───── Data for review

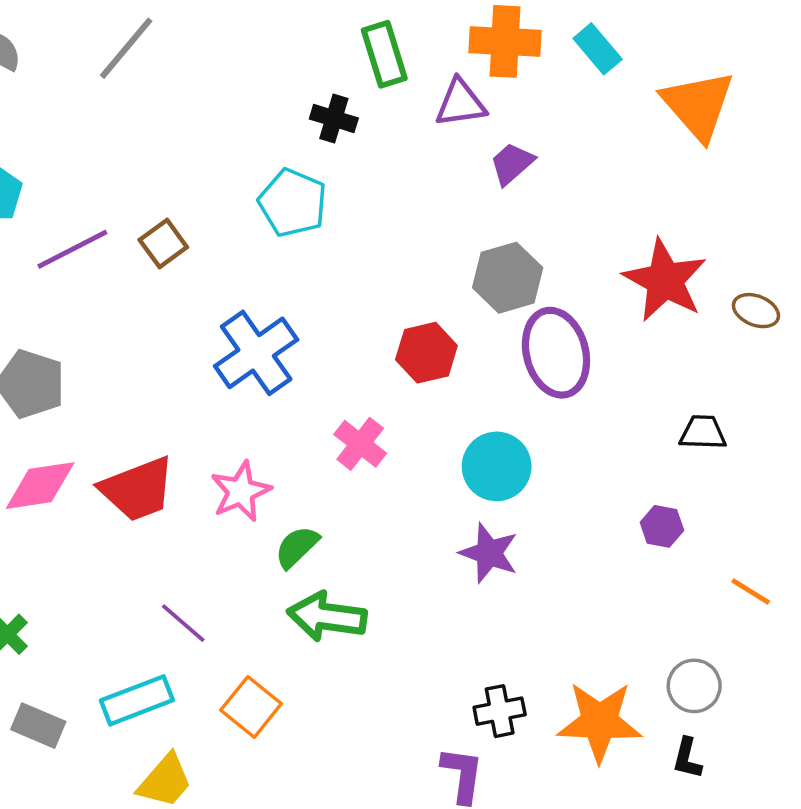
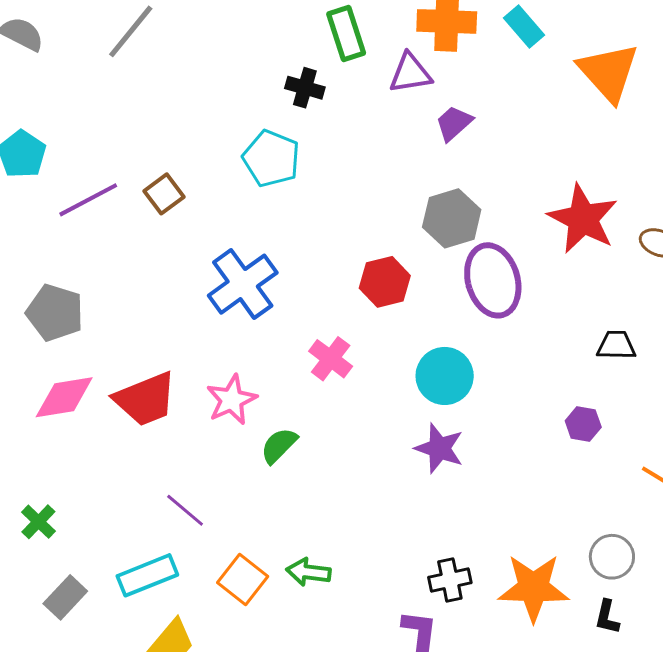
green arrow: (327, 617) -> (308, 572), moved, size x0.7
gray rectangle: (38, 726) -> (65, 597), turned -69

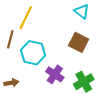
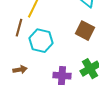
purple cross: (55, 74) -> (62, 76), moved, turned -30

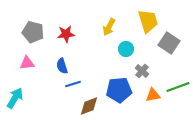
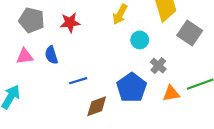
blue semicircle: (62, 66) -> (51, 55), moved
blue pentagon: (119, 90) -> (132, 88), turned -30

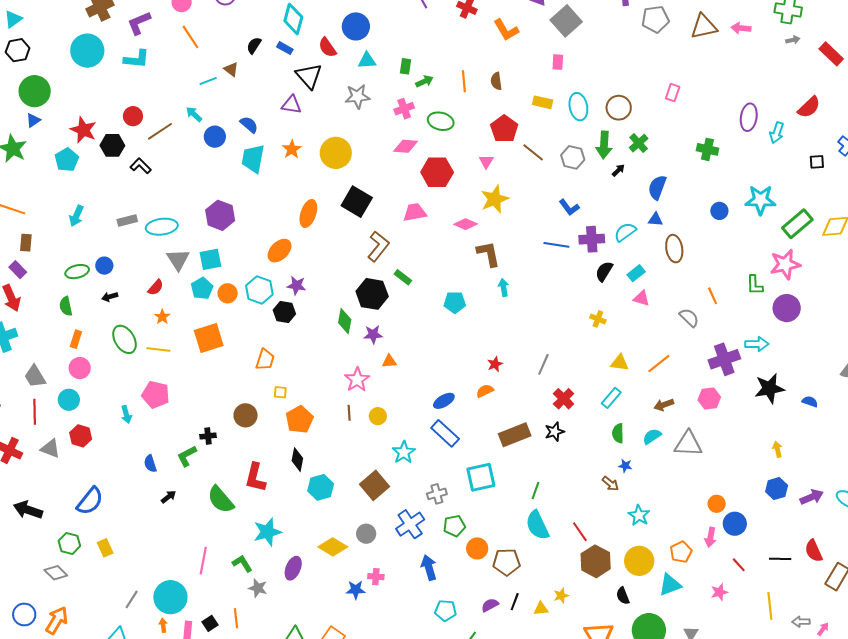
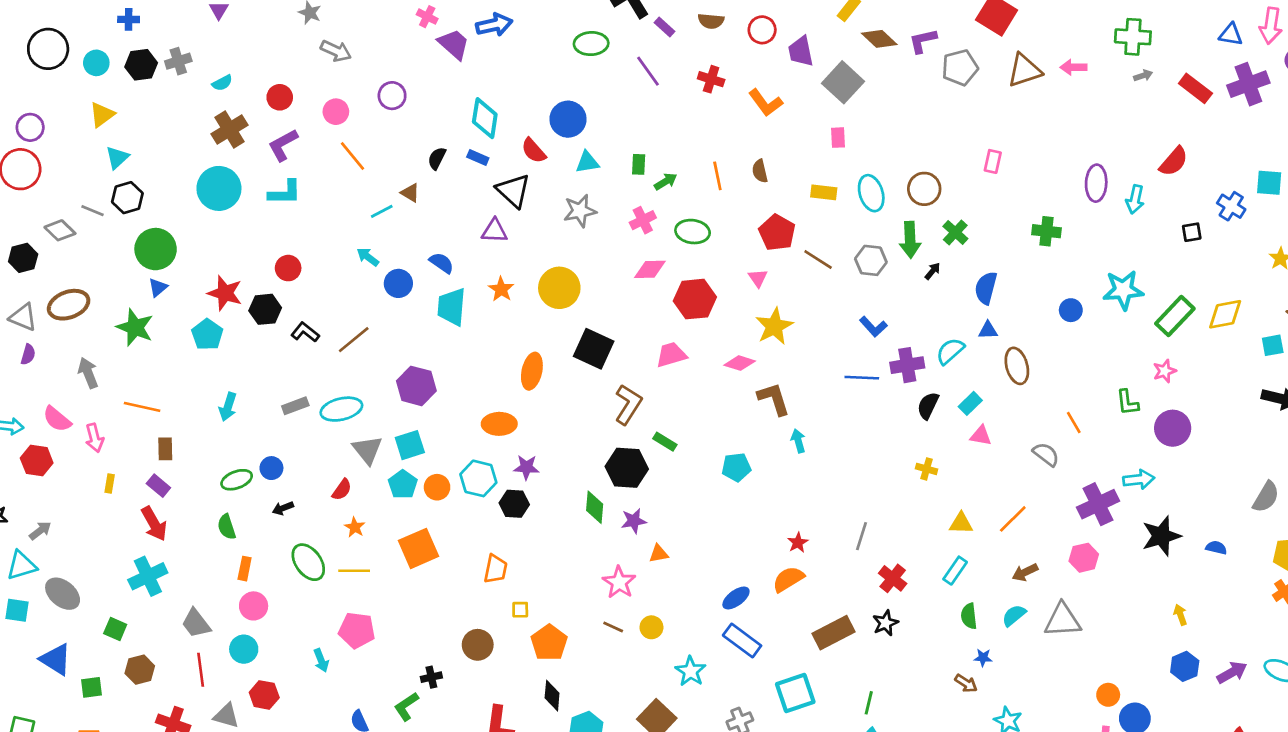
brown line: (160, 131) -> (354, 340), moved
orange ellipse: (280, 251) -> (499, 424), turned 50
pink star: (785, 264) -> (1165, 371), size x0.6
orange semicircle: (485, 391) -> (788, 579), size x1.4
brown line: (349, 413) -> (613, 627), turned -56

──────────
───── Data for review

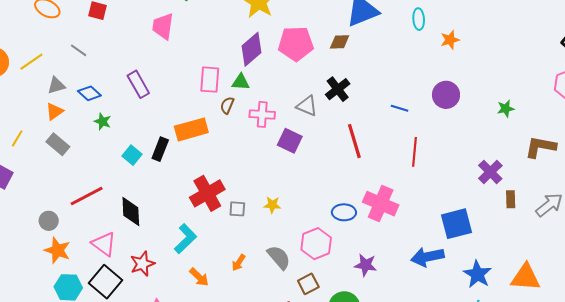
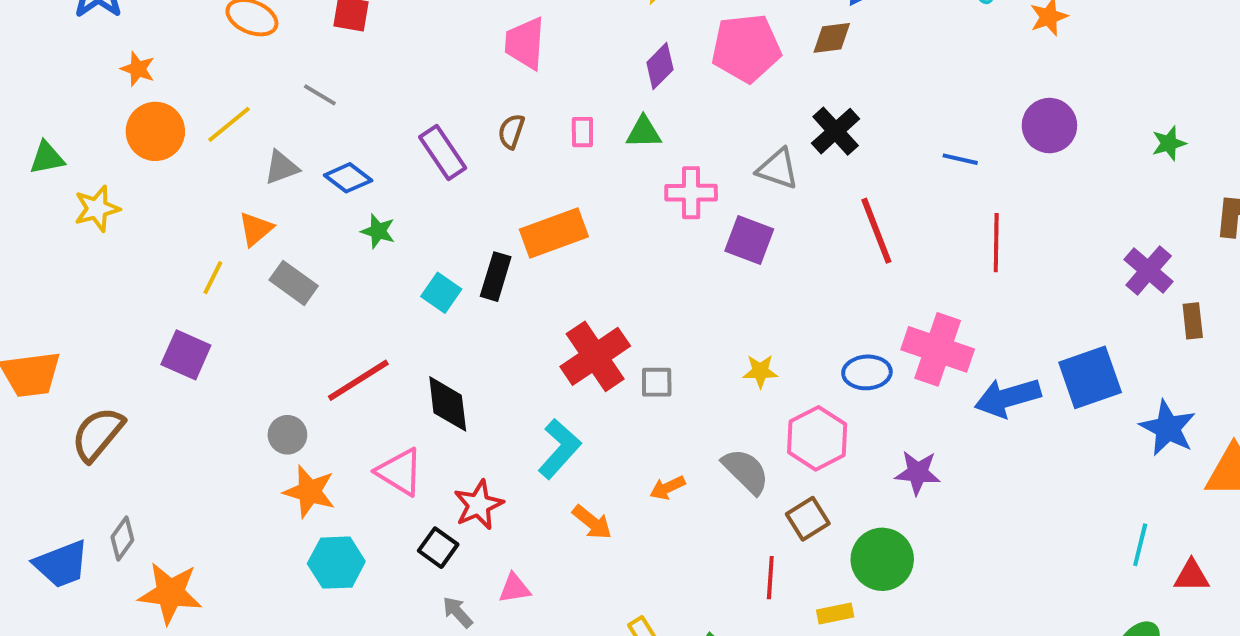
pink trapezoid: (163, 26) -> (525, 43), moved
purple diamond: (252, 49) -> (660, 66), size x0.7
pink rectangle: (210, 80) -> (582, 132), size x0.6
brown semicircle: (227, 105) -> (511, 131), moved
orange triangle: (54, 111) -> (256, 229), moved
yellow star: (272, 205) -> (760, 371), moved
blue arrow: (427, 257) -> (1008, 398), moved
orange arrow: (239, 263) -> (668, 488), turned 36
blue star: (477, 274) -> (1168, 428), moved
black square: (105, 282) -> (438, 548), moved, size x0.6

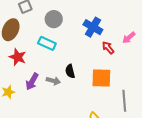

──────────

*What to do*: Excerpt from the records above: set down only the lines from the one that contains "green arrow: (327, 617)" through the one that contains "brown line: (349, 413)", inclusive, word for word. Pictures stay out.

*Answer to the exercise*:
green arrow: (327, 617) -> (308, 572), moved, size x0.7
gray rectangle: (38, 726) -> (65, 597), turned -69

purple cross: (55, 74) -> (62, 76), moved, turned -30

blue semicircle: (62, 66) -> (51, 55), moved
blue pentagon: (119, 90) -> (132, 88), turned -30

brown line: (160, 131) -> (354, 340), moved
orange ellipse: (280, 251) -> (499, 424), turned 50
pink star: (785, 264) -> (1165, 371), size x0.6
orange semicircle: (485, 391) -> (788, 579), size x1.4
brown line: (349, 413) -> (613, 627), turned -56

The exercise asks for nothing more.